> [What is expected] Turn the lines of the listing, starting at its first line and ending at the line that contains "coordinates (385, 114).", into a numbered list, leaving out blank lines.

── Record set

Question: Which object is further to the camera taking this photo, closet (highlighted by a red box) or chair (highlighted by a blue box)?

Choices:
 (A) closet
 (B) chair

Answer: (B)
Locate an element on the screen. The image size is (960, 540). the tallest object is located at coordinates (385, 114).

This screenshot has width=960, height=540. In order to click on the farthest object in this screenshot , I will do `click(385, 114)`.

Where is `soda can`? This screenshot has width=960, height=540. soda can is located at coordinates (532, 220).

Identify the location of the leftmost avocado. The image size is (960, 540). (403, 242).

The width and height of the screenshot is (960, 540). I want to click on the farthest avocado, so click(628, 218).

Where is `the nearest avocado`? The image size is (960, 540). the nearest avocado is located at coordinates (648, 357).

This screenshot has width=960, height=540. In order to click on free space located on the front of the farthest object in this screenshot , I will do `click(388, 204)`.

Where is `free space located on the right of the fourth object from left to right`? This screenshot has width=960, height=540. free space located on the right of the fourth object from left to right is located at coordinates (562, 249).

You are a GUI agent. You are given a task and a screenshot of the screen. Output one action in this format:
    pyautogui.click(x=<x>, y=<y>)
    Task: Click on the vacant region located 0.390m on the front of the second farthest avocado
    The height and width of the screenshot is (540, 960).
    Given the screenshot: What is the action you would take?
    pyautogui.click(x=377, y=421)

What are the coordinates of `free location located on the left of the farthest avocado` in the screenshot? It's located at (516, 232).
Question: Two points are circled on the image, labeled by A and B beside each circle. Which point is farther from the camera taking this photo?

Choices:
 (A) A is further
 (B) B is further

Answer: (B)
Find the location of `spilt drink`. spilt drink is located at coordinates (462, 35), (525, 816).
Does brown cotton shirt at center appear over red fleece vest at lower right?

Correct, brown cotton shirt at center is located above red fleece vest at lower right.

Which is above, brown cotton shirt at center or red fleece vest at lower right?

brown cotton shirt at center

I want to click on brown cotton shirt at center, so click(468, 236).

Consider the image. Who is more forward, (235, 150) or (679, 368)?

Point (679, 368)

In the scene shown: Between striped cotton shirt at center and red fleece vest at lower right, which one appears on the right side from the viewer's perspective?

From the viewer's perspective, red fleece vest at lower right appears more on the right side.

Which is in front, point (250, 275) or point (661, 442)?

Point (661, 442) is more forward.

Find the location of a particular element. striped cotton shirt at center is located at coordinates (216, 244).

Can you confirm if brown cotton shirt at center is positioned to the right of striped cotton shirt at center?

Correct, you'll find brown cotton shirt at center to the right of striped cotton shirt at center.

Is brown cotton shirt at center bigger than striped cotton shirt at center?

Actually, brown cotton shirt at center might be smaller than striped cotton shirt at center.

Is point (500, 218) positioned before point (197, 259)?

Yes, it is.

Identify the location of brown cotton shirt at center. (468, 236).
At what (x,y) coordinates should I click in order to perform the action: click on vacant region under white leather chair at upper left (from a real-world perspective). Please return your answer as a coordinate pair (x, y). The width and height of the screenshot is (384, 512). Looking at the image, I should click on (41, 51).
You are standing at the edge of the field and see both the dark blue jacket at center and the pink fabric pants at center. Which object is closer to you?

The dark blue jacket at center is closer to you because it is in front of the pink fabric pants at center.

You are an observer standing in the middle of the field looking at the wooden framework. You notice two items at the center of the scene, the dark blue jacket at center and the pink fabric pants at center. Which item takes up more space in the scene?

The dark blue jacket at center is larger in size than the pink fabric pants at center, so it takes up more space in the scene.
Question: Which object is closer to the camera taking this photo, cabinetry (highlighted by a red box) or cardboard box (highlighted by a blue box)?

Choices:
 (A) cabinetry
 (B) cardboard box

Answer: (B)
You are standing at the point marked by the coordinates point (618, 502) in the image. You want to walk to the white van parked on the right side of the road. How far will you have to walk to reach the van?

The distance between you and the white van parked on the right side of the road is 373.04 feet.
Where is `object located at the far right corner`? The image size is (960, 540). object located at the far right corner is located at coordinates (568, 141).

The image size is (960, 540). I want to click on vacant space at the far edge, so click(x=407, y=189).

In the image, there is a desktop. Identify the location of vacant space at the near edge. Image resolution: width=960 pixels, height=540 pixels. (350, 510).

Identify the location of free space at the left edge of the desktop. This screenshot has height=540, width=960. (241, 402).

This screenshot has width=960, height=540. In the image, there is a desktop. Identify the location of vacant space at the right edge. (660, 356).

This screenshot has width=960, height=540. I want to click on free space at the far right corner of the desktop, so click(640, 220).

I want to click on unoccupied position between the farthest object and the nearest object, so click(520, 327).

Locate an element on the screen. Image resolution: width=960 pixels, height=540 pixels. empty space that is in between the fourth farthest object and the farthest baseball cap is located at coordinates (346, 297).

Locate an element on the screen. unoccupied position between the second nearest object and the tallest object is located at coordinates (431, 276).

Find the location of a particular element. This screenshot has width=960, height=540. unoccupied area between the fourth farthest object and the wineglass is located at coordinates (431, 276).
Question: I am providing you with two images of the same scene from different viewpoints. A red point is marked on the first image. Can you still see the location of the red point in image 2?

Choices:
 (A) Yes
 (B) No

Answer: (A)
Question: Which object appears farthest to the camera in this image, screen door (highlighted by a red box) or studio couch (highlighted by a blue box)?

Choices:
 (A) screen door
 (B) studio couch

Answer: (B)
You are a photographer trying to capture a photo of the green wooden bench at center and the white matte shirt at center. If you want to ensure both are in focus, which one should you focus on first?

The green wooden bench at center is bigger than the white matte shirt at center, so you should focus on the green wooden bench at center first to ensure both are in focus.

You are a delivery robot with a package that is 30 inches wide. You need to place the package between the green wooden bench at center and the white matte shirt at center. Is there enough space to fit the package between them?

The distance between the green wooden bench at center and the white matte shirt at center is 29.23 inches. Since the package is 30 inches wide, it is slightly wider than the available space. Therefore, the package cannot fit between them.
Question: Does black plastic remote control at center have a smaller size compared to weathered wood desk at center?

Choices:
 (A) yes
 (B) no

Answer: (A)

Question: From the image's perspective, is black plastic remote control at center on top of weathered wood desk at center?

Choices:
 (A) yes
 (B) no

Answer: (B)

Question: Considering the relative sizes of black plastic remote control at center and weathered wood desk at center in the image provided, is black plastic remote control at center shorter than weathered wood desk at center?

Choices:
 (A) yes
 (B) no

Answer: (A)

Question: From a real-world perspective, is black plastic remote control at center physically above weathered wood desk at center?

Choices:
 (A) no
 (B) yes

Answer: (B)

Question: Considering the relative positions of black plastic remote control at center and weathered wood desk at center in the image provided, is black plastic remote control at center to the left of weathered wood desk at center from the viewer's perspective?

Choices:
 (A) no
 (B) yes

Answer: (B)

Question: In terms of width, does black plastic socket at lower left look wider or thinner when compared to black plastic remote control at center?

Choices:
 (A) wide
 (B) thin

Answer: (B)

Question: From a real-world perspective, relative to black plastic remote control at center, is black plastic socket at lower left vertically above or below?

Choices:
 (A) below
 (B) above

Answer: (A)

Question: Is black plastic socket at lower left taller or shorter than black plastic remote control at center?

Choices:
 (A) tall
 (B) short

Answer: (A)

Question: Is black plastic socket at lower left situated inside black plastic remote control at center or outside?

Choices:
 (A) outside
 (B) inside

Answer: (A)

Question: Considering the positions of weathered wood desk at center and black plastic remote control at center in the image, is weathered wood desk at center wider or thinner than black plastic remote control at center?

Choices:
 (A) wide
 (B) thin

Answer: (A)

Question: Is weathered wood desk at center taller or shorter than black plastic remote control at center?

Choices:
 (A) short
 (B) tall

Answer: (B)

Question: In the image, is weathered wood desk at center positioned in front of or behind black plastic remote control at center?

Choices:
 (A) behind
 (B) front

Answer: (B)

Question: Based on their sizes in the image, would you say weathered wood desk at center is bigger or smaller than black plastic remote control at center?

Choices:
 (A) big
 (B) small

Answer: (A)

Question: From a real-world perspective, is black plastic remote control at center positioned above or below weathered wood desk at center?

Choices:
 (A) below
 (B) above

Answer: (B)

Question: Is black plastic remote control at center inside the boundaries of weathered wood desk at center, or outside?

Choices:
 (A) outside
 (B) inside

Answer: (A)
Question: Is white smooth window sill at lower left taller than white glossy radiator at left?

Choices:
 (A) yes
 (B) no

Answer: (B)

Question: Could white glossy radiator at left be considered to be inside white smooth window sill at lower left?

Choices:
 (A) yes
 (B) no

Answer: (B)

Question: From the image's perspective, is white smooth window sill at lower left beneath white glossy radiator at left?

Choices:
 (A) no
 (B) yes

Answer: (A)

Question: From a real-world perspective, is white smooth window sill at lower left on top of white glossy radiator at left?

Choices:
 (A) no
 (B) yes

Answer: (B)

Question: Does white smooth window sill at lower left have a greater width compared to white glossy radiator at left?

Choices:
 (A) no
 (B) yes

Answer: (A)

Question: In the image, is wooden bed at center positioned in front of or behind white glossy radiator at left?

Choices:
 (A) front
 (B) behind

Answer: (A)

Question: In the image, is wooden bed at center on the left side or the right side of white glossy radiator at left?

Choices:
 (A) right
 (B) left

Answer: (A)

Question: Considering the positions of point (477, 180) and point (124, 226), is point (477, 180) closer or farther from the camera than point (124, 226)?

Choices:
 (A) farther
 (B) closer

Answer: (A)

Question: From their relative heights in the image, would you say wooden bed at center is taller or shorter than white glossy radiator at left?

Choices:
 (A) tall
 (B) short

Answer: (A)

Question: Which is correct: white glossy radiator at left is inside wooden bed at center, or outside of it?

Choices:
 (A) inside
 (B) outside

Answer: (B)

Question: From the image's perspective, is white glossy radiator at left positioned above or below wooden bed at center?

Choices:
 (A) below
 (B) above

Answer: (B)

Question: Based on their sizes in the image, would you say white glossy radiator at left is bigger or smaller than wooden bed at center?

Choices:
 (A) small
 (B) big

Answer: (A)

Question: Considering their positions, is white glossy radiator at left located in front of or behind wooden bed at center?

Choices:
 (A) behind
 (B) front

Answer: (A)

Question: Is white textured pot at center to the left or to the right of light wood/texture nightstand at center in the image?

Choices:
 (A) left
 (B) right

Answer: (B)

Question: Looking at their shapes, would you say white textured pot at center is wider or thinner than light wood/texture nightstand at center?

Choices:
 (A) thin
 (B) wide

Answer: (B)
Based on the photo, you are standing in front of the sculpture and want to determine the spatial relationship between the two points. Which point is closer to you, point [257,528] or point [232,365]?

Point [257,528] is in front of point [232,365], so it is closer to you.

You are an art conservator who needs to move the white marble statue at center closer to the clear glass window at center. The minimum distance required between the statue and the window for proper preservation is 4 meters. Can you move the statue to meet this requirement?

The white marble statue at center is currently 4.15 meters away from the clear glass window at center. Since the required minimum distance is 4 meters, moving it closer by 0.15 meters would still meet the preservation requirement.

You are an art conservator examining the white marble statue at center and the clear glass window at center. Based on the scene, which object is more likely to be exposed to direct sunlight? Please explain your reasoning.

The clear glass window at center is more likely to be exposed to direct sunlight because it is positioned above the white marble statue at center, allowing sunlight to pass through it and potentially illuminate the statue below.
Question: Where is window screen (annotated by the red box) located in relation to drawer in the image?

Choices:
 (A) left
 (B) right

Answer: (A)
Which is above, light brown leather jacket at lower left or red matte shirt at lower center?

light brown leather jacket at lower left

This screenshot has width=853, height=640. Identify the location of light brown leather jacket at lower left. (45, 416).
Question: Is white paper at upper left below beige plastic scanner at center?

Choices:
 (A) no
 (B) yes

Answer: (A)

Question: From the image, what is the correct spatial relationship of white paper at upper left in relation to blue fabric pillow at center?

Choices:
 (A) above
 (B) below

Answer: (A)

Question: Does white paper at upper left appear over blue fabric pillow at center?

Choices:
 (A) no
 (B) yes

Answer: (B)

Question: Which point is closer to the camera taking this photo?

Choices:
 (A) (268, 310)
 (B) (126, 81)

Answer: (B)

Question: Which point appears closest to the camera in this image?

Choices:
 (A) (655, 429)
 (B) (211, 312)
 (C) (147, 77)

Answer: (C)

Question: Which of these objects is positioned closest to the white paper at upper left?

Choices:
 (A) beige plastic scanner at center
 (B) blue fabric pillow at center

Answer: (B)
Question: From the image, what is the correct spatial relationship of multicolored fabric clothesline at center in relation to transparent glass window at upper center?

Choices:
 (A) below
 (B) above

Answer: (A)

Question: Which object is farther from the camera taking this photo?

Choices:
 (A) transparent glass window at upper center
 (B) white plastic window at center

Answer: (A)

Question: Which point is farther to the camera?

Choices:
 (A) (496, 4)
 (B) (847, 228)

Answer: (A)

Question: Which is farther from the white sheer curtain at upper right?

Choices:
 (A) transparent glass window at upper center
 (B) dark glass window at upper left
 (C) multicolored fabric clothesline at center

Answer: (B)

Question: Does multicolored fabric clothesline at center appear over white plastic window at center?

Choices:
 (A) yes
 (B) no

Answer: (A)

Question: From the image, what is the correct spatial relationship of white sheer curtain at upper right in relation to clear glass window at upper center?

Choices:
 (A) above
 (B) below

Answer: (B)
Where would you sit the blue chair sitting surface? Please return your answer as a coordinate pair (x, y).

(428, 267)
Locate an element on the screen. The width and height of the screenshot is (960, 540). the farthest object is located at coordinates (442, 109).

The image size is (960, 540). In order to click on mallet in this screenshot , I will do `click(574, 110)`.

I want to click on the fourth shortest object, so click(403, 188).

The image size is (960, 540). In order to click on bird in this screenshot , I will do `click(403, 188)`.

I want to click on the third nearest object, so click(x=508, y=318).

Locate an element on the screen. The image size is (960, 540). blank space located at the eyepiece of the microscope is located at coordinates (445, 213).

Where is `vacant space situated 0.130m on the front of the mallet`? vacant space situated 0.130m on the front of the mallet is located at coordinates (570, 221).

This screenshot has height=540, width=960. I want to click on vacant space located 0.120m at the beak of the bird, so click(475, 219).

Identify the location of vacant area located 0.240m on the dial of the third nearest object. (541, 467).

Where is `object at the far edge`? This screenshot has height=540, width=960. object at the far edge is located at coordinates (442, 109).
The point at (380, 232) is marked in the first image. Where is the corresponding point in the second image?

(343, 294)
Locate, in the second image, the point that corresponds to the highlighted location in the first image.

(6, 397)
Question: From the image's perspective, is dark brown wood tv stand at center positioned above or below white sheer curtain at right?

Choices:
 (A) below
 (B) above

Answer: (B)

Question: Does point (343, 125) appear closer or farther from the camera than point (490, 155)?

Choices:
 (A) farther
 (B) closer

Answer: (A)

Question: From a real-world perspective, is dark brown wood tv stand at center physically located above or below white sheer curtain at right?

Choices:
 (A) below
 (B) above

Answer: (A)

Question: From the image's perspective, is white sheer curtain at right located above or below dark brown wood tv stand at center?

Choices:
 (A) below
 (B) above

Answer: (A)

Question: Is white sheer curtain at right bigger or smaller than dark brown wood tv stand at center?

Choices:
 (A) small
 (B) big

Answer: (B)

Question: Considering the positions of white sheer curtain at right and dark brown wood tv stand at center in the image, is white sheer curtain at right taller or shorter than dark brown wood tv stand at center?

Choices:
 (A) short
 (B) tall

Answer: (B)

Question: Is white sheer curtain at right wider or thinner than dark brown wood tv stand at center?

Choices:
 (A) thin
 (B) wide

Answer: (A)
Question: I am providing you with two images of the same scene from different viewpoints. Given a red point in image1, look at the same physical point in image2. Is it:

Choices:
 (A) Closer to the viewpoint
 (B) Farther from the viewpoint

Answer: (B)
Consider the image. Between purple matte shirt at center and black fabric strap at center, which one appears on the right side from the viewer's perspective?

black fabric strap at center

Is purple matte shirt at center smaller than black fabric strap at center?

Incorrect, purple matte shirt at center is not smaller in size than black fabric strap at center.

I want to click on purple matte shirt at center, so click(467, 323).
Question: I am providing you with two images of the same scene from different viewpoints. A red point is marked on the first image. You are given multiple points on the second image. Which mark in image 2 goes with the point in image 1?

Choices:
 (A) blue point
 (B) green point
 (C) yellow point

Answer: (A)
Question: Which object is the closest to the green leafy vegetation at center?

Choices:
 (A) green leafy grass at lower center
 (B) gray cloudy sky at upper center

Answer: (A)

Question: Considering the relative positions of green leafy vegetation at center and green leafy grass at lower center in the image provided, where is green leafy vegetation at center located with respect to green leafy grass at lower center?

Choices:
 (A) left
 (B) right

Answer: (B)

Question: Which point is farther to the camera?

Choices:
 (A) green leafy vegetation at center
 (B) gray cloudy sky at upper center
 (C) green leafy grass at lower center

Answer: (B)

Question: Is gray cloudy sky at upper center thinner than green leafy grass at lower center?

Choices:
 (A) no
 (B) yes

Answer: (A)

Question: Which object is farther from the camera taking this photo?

────

> [Answer for the task]
1. Question: Which object is further to the camera taking this photo, closet (highlighted by a red box) or chair (highlighted by a blue box)?
2. Choices:
3.  (A) closet
4.  (B) chair
5. Answer: (B)
6. Locate an element on the screen. The image size is (960, 540). the tallest object is located at coordinates (385, 114).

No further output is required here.